Lines with "change": please show every one of them from the listing below.

Data provided

- - - -

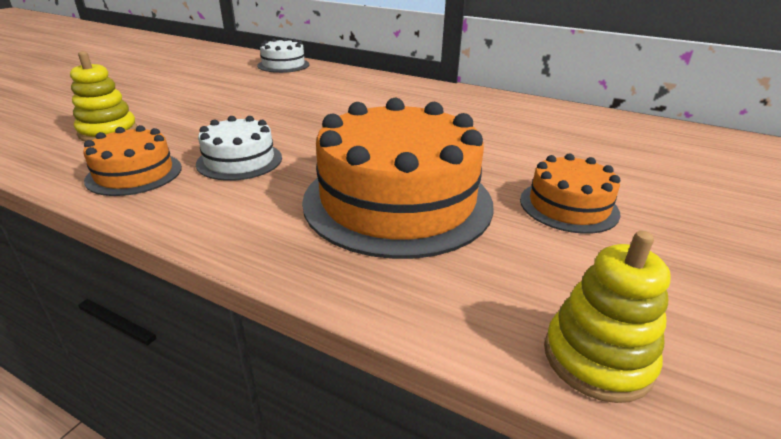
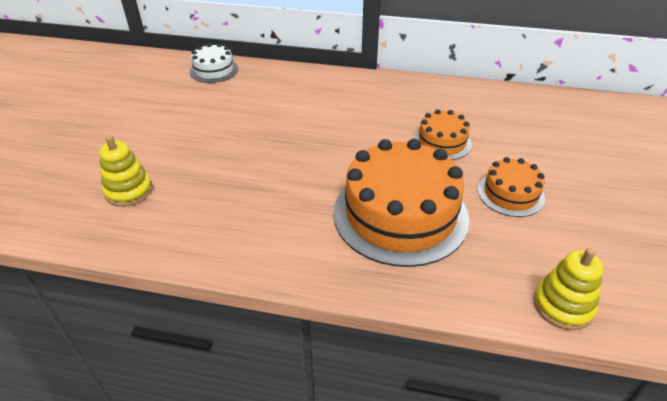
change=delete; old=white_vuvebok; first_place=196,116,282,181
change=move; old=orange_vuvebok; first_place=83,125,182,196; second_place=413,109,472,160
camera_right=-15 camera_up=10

- - - -

Your solution
change=delete; old=white_vuvebok; first_place=196,116,282,181
change=move; old=orange_vuvebok; first_place=83,125,182,196; second_place=413,109,472,160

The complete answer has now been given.